━━ The input ━━
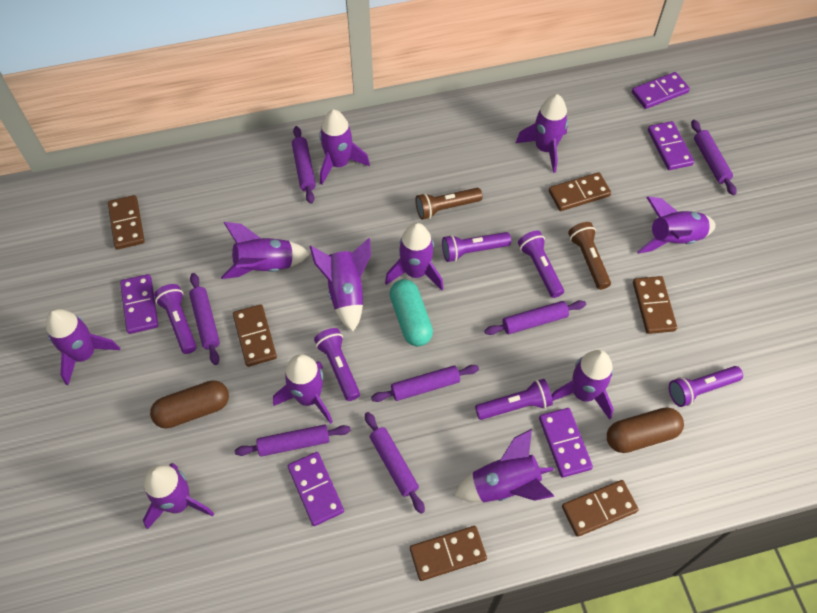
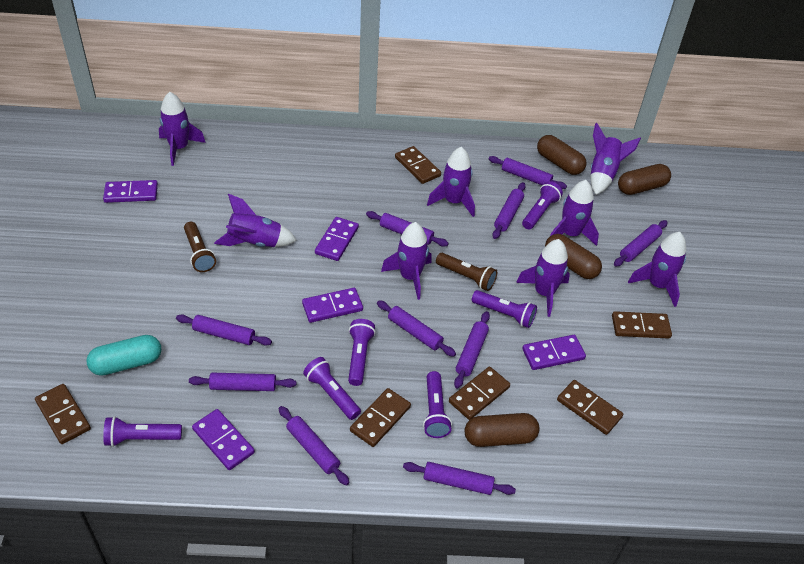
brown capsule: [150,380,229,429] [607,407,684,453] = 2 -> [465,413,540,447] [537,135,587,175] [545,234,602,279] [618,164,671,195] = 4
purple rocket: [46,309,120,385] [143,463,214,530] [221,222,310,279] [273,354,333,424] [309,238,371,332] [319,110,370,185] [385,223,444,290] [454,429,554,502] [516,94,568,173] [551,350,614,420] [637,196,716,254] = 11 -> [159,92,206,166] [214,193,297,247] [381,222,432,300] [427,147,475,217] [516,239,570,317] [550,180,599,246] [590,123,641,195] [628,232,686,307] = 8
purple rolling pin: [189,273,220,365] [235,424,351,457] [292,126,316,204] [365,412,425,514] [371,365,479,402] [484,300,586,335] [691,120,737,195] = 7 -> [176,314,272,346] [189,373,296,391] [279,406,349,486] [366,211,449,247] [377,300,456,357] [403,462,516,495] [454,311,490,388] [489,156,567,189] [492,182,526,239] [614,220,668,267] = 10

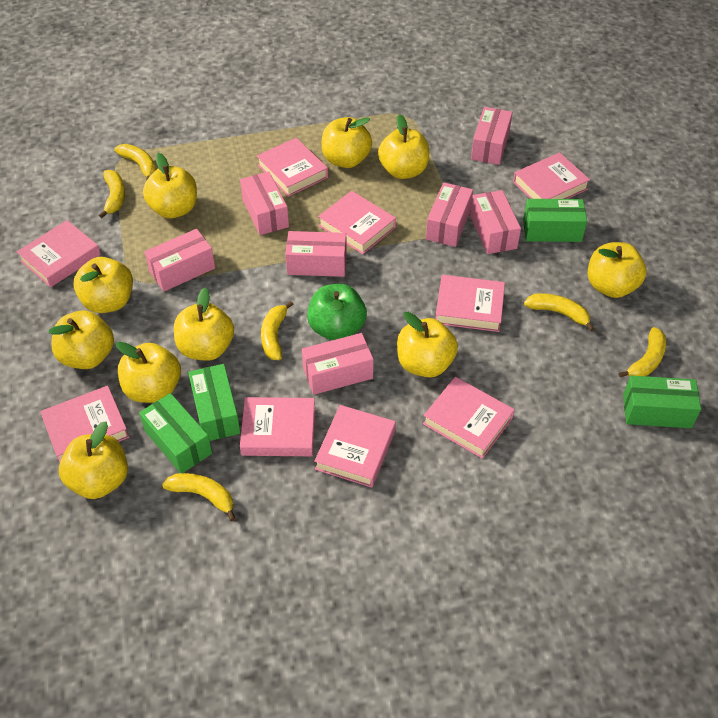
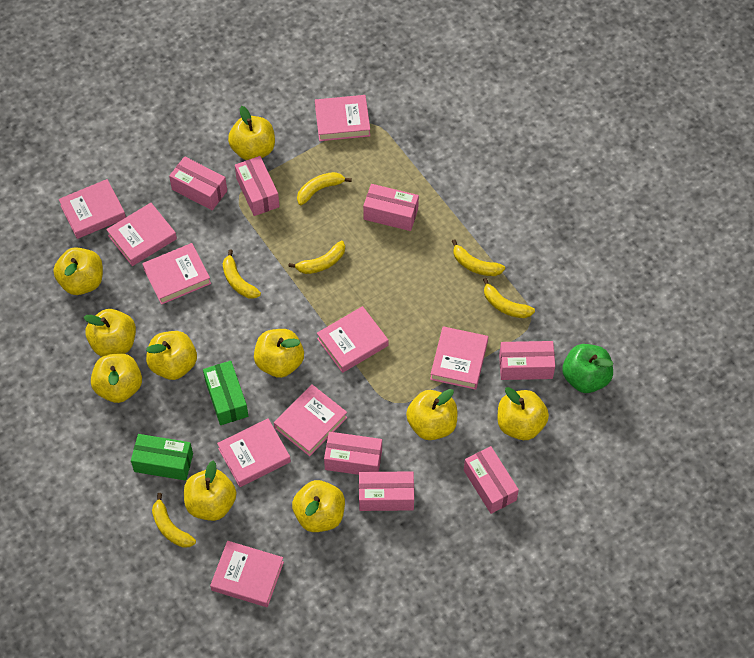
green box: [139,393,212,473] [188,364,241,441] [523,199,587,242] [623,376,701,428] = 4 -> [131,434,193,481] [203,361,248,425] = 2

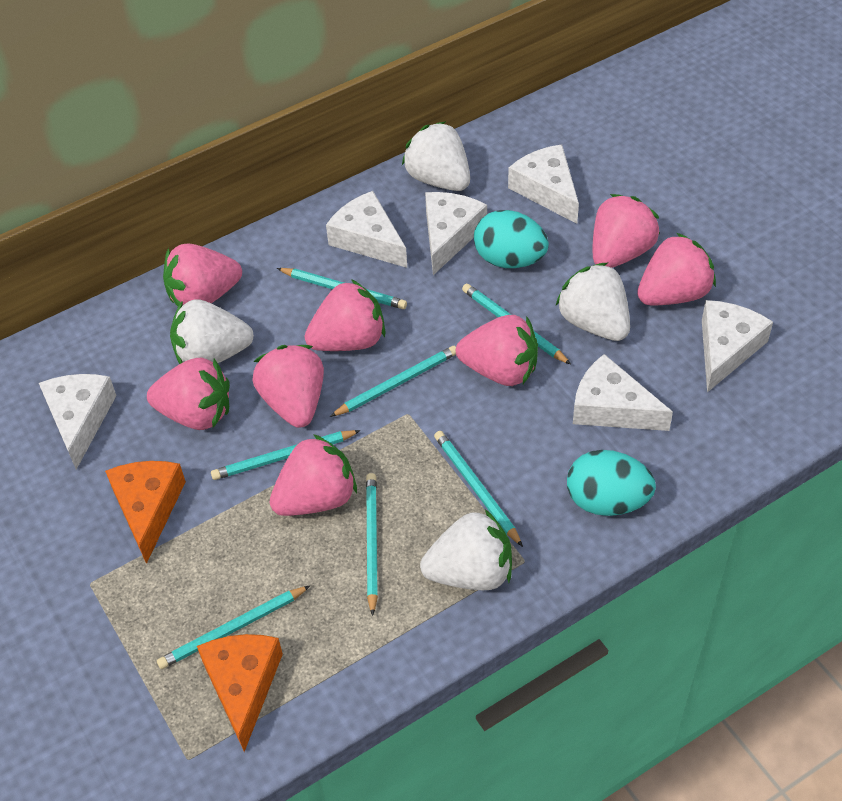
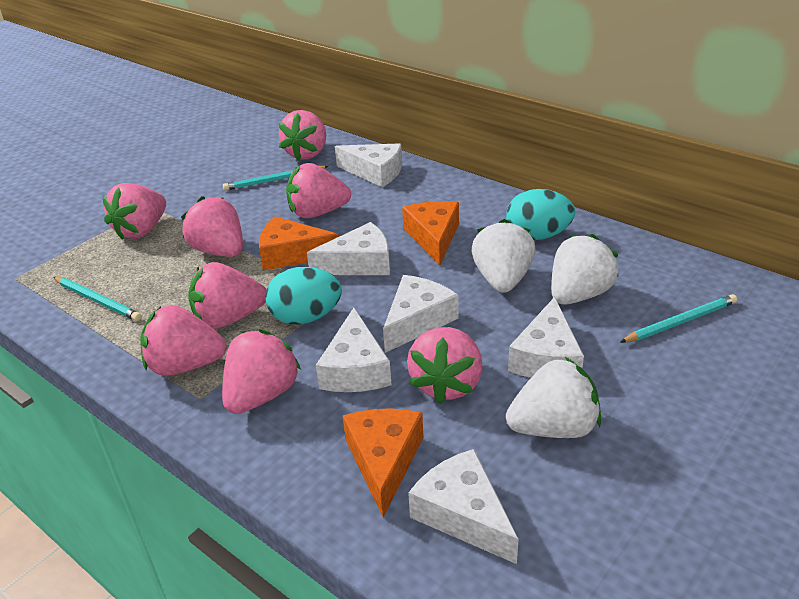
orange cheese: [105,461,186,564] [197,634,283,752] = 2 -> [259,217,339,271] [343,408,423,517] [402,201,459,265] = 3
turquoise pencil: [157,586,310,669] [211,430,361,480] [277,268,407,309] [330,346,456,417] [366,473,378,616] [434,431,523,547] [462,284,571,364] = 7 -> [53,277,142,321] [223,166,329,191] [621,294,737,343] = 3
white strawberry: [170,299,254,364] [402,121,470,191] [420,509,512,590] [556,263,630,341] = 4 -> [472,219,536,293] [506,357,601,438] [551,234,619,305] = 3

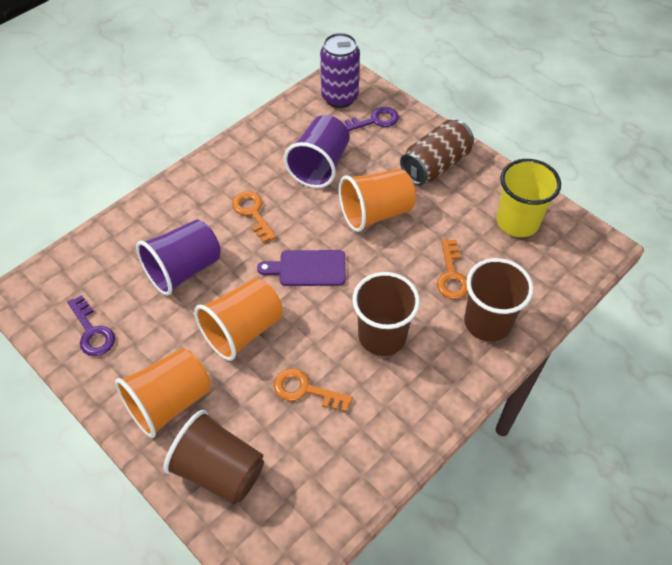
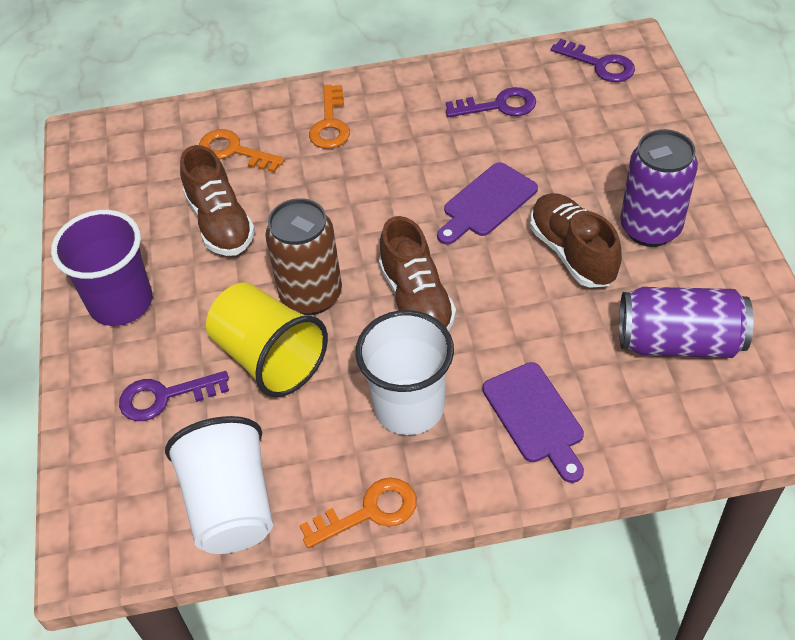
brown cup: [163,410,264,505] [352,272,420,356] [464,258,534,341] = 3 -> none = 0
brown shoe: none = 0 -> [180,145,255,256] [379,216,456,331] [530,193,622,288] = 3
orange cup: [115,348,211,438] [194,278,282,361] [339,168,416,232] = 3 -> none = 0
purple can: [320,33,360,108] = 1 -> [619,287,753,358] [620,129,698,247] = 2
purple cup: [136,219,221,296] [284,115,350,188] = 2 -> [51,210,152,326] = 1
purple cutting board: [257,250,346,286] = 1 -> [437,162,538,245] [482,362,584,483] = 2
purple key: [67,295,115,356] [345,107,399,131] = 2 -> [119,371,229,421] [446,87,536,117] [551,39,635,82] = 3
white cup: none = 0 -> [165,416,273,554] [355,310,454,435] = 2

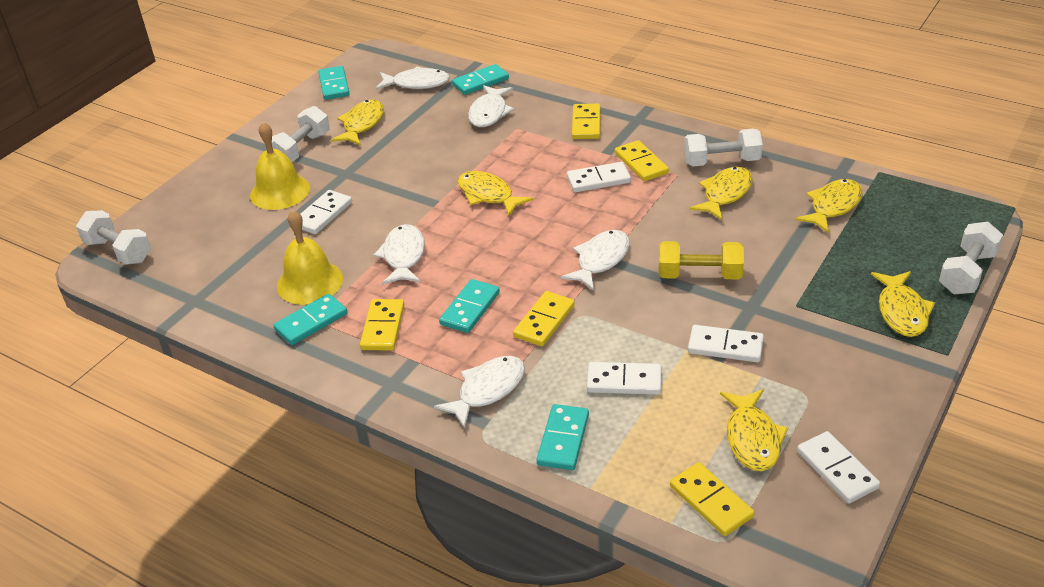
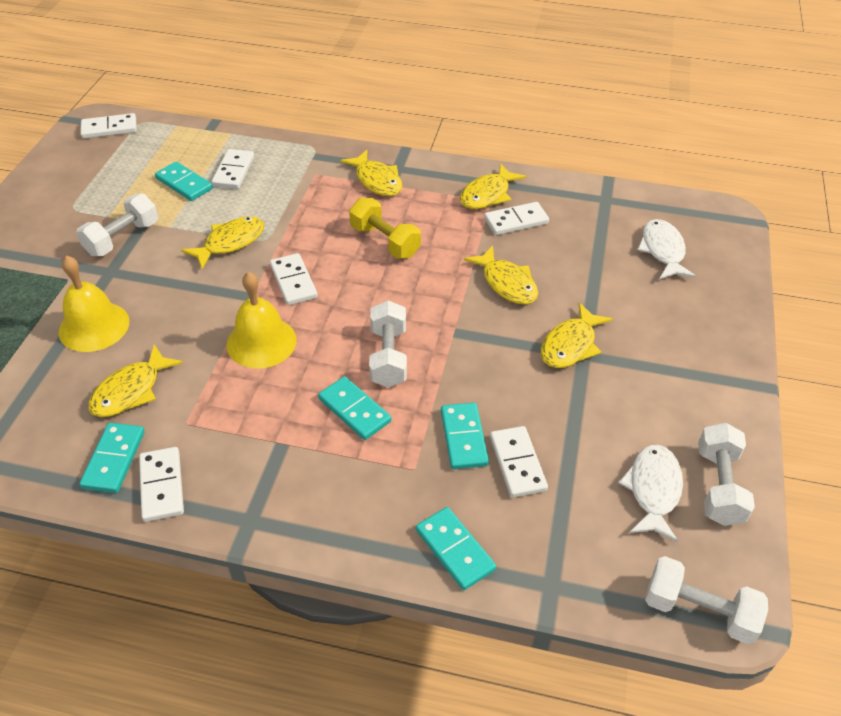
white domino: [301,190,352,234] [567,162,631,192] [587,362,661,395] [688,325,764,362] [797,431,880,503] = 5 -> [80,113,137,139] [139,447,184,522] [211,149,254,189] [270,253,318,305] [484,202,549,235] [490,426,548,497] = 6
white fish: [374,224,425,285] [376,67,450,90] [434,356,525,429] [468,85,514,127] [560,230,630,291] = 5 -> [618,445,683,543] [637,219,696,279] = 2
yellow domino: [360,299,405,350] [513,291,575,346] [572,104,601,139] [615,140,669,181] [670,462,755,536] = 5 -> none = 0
━━━
*Work to complete*
In the answer, the data should reappear exactly, with no pictures.

*Answer to the problem*
brown capsule: [150,380,229,429] [607,407,684,453] = 2 -> [465,413,540,447] [537,135,587,175] [545,234,602,279] [618,164,671,195] = 4
purple rocket: [46,309,120,385] [143,463,214,530] [221,222,310,279] [273,354,333,424] [309,238,371,332] [319,110,370,185] [385,223,444,290] [454,429,554,502] [516,94,568,173] [551,350,614,420] [637,196,716,254] = 11 -> [159,92,206,166] [214,193,297,247] [381,222,432,300] [427,147,475,217] [516,239,570,317] [550,180,599,246] [590,123,641,195] [628,232,686,307] = 8
purple rolling pin: [189,273,220,365] [235,424,351,457] [292,126,316,204] [365,412,425,514] [371,365,479,402] [484,300,586,335] [691,120,737,195] = 7 -> [176,314,272,346] [189,373,296,391] [279,406,349,486] [366,211,449,247] [377,300,456,357] [403,462,516,495] [454,311,490,388] [489,156,567,189] [492,182,526,239] [614,220,668,267] = 10

green box: [139,393,212,473] [188,364,241,441] [523,199,587,242] [623,376,701,428] = 4 -> [131,434,193,481] [203,361,248,425] = 2

orange cheese: [105,461,186,564] [197,634,283,752] = 2 -> [259,217,339,271] [343,408,423,517] [402,201,459,265] = 3
turquoise pencil: [157,586,310,669] [211,430,361,480] [277,268,407,309] [330,346,456,417] [366,473,378,616] [434,431,523,547] [462,284,571,364] = 7 -> [53,277,142,321] [223,166,329,191] [621,294,737,343] = 3
white strawberry: [170,299,254,364] [402,121,470,191] [420,509,512,590] [556,263,630,341] = 4 -> [472,219,536,293] [506,357,601,438] [551,234,619,305] = 3

brown cup: [163,410,264,505] [352,272,420,356] [464,258,534,341] = 3 -> none = 0
brown shoe: none = 0 -> [180,145,255,256] [379,216,456,331] [530,193,622,288] = 3
orange cup: [115,348,211,438] [194,278,282,361] [339,168,416,232] = 3 -> none = 0
purple can: [320,33,360,108] = 1 -> [619,287,753,358] [620,129,698,247] = 2
purple cup: [136,219,221,296] [284,115,350,188] = 2 -> [51,210,152,326] = 1
purple cutting board: [257,250,346,286] = 1 -> [437,162,538,245] [482,362,584,483] = 2
purple key: [67,295,115,356] [345,107,399,131] = 2 -> [119,371,229,421] [446,87,536,117] [551,39,635,82] = 3
white cup: none = 0 -> [165,416,273,554] [355,310,454,435] = 2

white domino: [301,190,352,234] [567,162,631,192] [587,362,661,395] [688,325,764,362] [797,431,880,503] = 5 -> [80,113,137,139] [139,447,184,522] [211,149,254,189] [270,253,318,305] [484,202,549,235] [490,426,548,497] = 6
white fish: [374,224,425,285] [376,67,450,90] [434,356,525,429] [468,85,514,127] [560,230,630,291] = 5 -> [618,445,683,543] [637,219,696,279] = 2
yellow domino: [360,299,405,350] [513,291,575,346] [572,104,601,139] [615,140,669,181] [670,462,755,536] = 5 -> none = 0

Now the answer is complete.